### Input data
+===+
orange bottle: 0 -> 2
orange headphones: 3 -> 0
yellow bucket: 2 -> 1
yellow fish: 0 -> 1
+===+
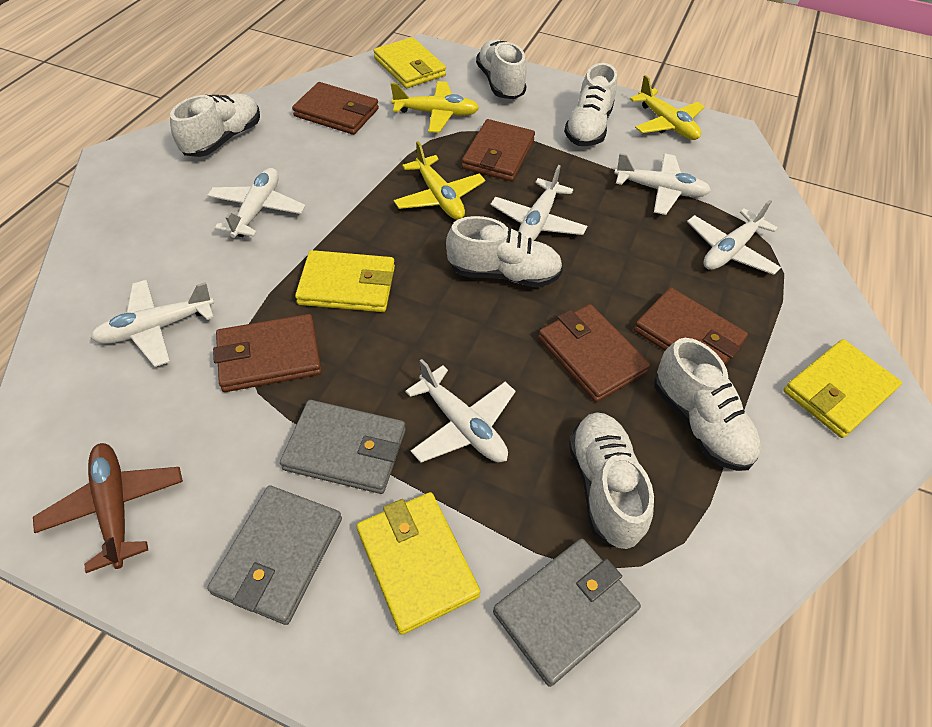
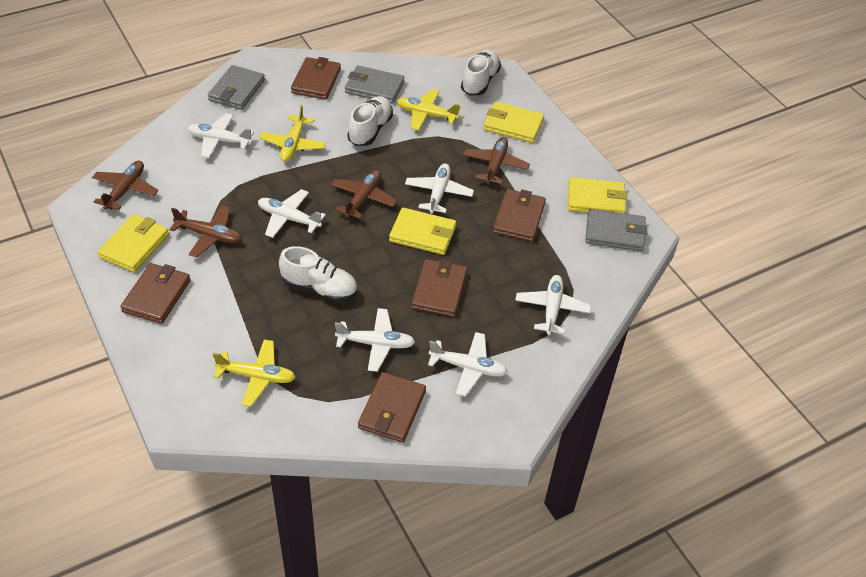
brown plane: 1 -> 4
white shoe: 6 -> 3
+===+
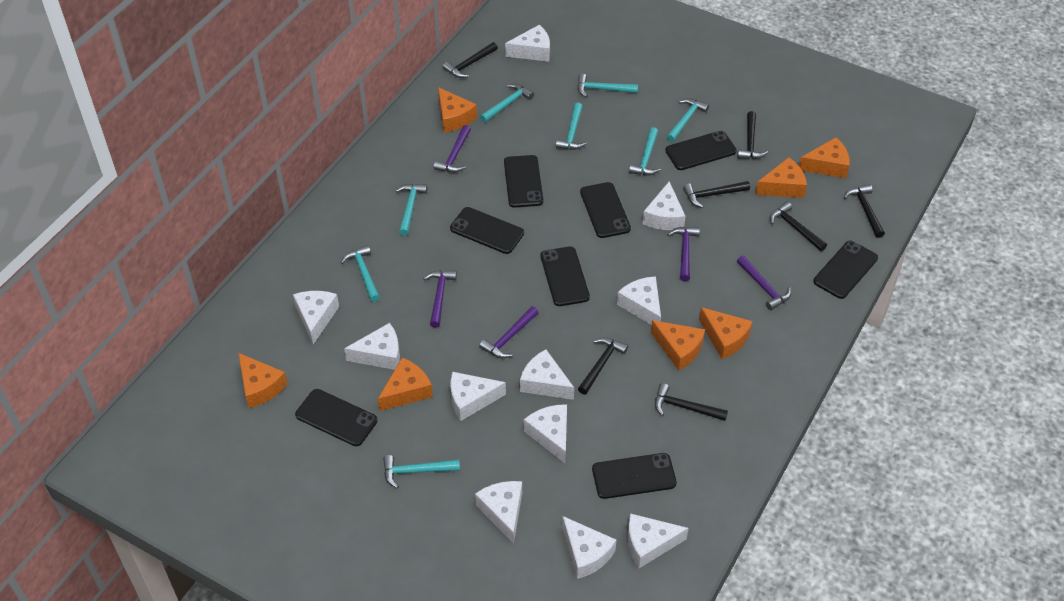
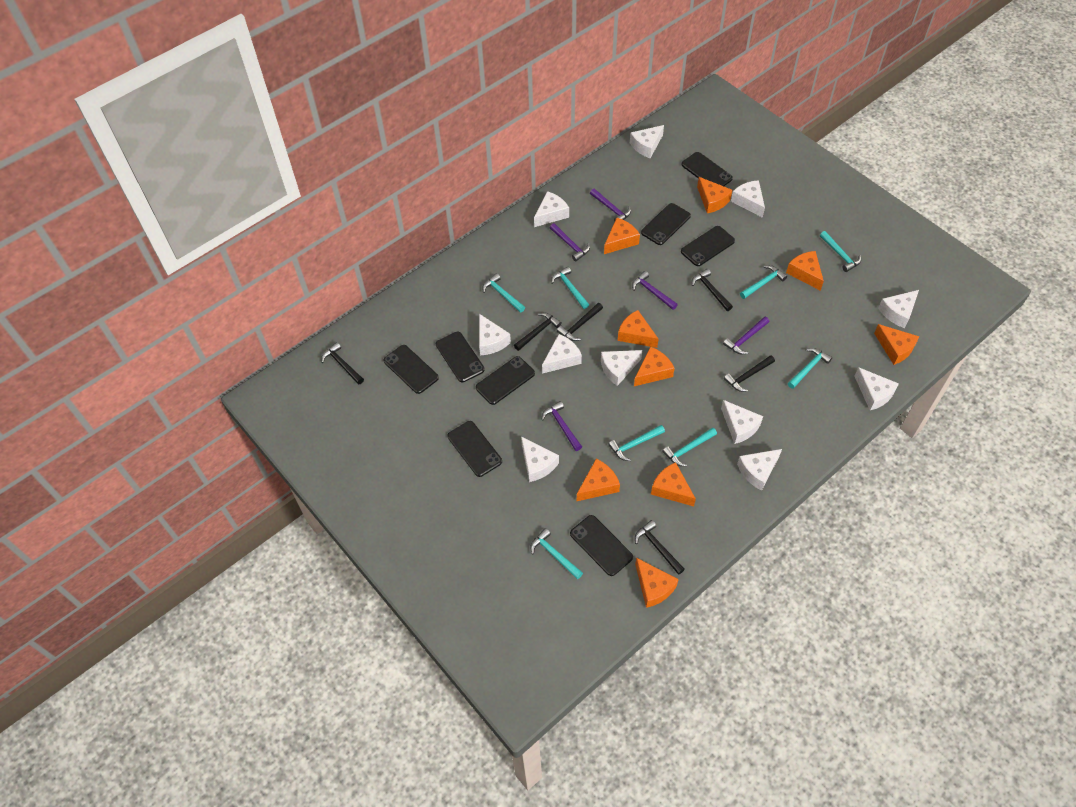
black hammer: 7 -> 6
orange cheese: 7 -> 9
+===+
### Task requirements
In the records above, which lines hold the string "orange"? Copy each one.

### Solution for this exercise
orange bottle: 0 -> 2
orange headphones: 3 -> 0
orange cheese: 7 -> 9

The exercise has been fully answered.